TASK STATEMENT - Pictures aside, output each record exactly.

AVAILABLE RECORDS -

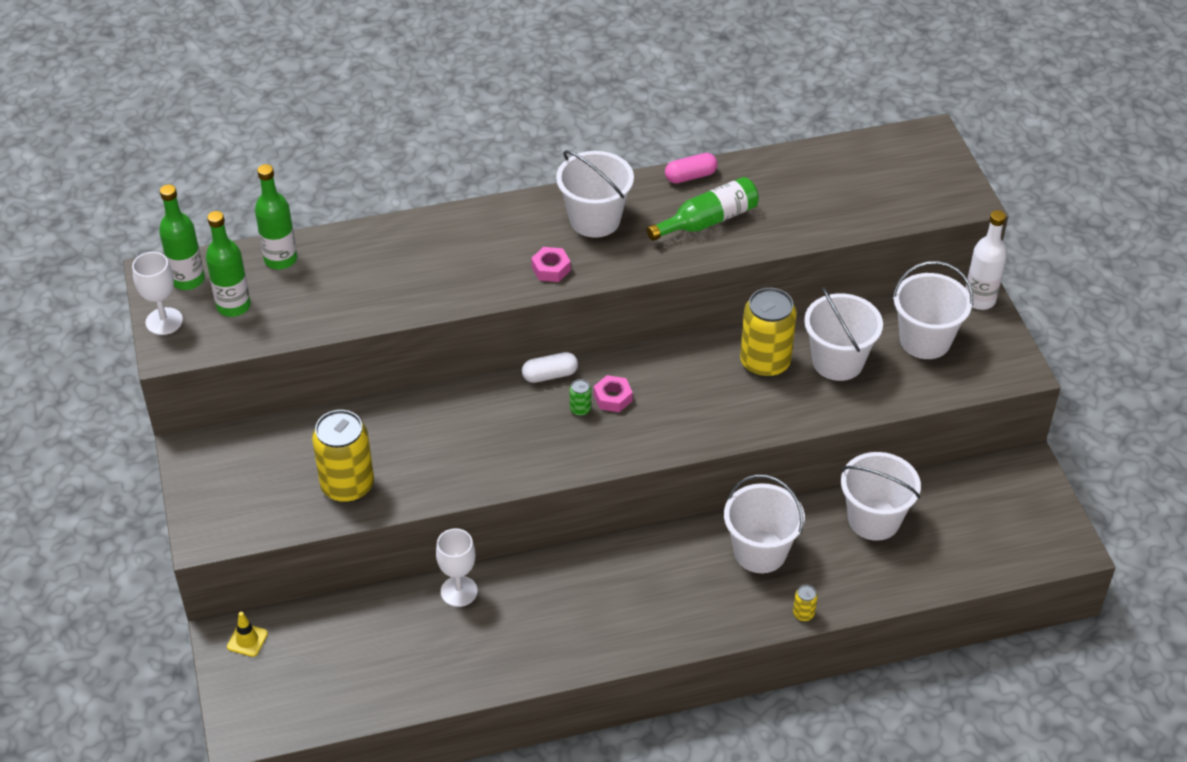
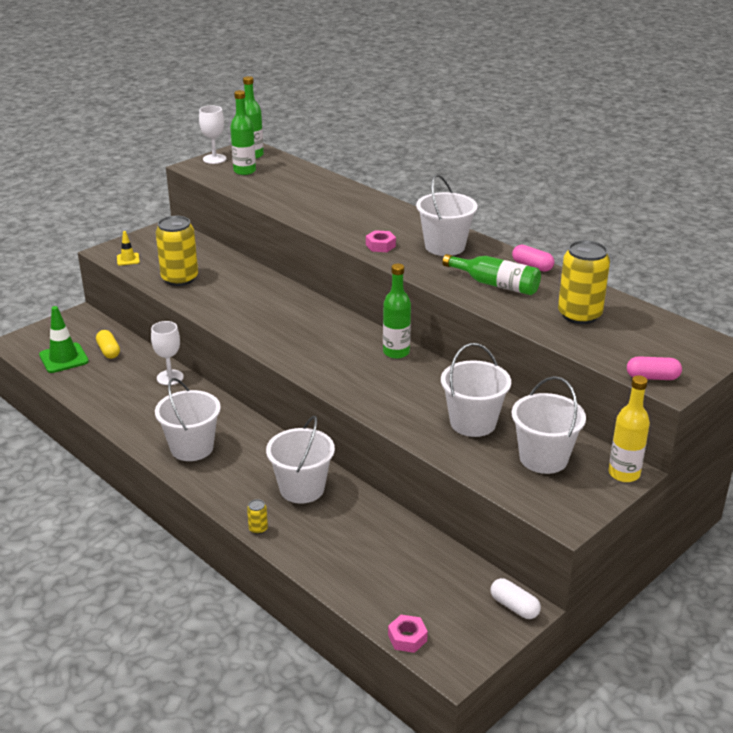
camera: 60 degrees right, 15 degrees down
(247, 640) = (83, 322): yellow traffic cone -> yellow traffic cone (128, 259)
(280, 259) = (295, 171): green bottle -> green bottle (396, 352)
(326, 688) = (64, 358): none -> green traffic cone
(346, 634) = (108, 351): none -> yellow capsule
(550, 375) = (335, 313): white capsule -> white capsule (514, 607)
(580, 409) = (315, 333): green can -> none
(613, 398) = (338, 341): pink nut -> pink nut (407, 638)
(765, 362) = (436, 391): yellow can -> yellow can (579, 315)
(874, 519) = (382, 536): white bucket -> white bucket (192, 448)
(949, 204) = (652, 377): none -> pink capsule
(979, 300) = (624, 474): white bottle -> yellow bottle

FINISHED EXERCISE -
camera: 60 degrees right, 15 degrees down
(247, 640) = (83, 322): yellow traffic cone -> yellow traffic cone (128, 259)
(280, 259) = (295, 171): green bottle -> green bottle (396, 352)
(326, 688) = (64, 358): none -> green traffic cone
(346, 634) = (108, 351): none -> yellow capsule
(550, 375) = (335, 313): white capsule -> white capsule (514, 607)
(580, 409) = (315, 333): green can -> none
(613, 398) = (338, 341): pink nut -> pink nut (407, 638)
(765, 362) = (436, 391): yellow can -> yellow can (579, 315)
(874, 519) = (382, 536): white bucket -> white bucket (192, 448)
(949, 204) = (652, 377): none -> pink capsule
(979, 300) = (624, 474): white bottle -> yellow bottle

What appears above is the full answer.